__TASK ITEM__: Find the word "brush" in the listing below, then return every line it appears in.

__MATERIAL FOR THIS TASK__:
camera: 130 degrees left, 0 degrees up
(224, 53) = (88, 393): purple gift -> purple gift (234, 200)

==

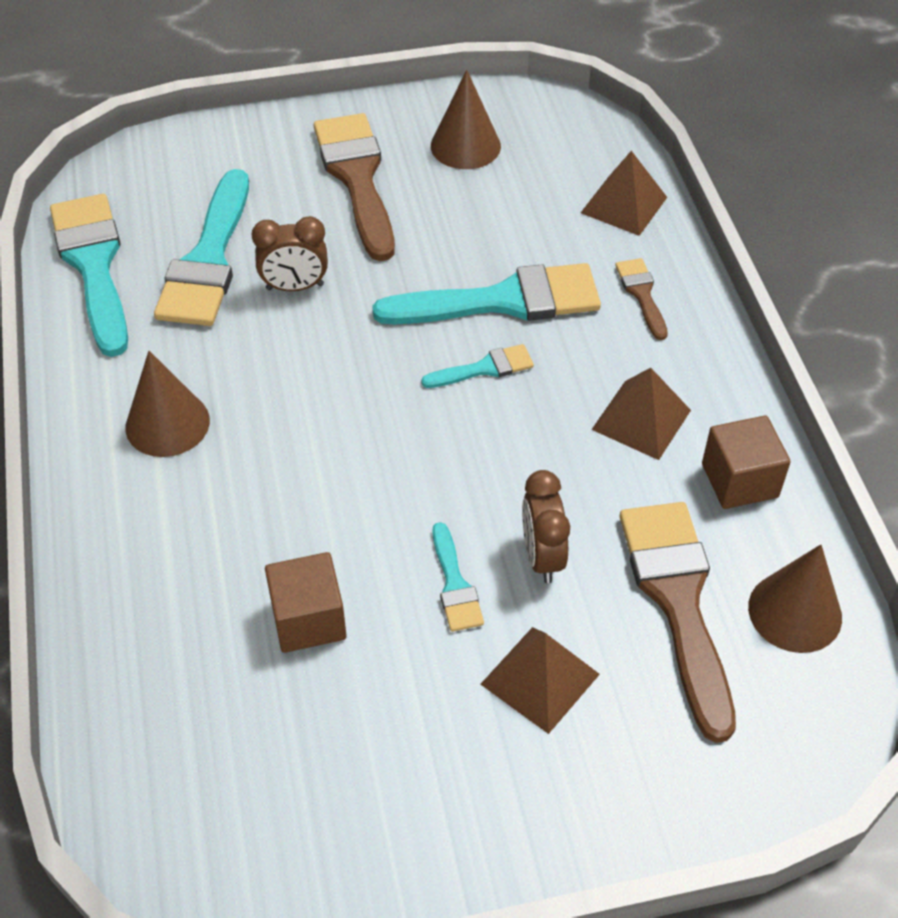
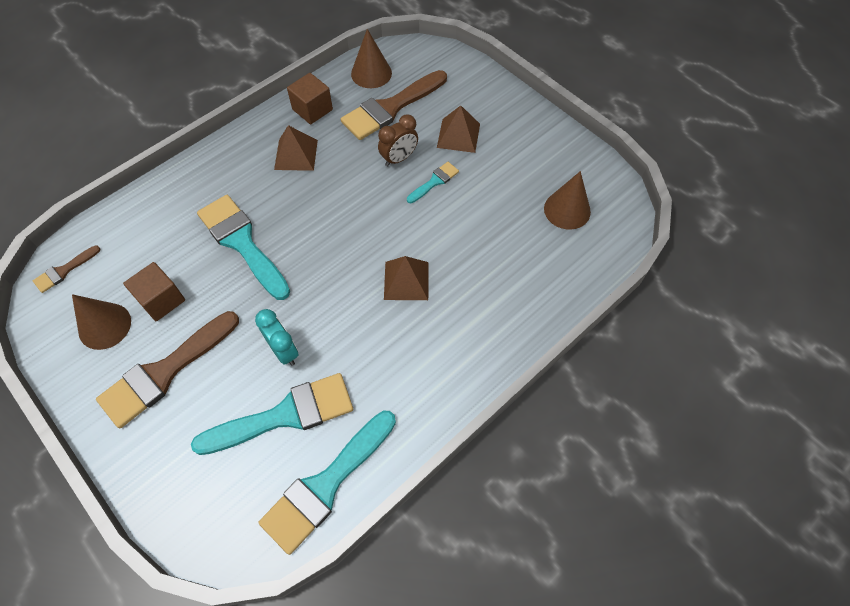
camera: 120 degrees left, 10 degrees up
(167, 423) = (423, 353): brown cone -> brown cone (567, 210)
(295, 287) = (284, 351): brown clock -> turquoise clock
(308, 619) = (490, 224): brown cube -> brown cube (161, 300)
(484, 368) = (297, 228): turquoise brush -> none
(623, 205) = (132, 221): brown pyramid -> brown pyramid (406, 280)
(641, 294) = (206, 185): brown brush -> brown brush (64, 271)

==

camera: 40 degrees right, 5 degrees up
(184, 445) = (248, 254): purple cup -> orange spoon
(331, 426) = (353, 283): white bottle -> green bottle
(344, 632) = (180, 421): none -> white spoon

__SOLVED EXERCISE__:
(484, 368) = (297, 228): turquoise brush -> none
(641, 294) = (206, 185): brown brush -> brown brush (64, 271)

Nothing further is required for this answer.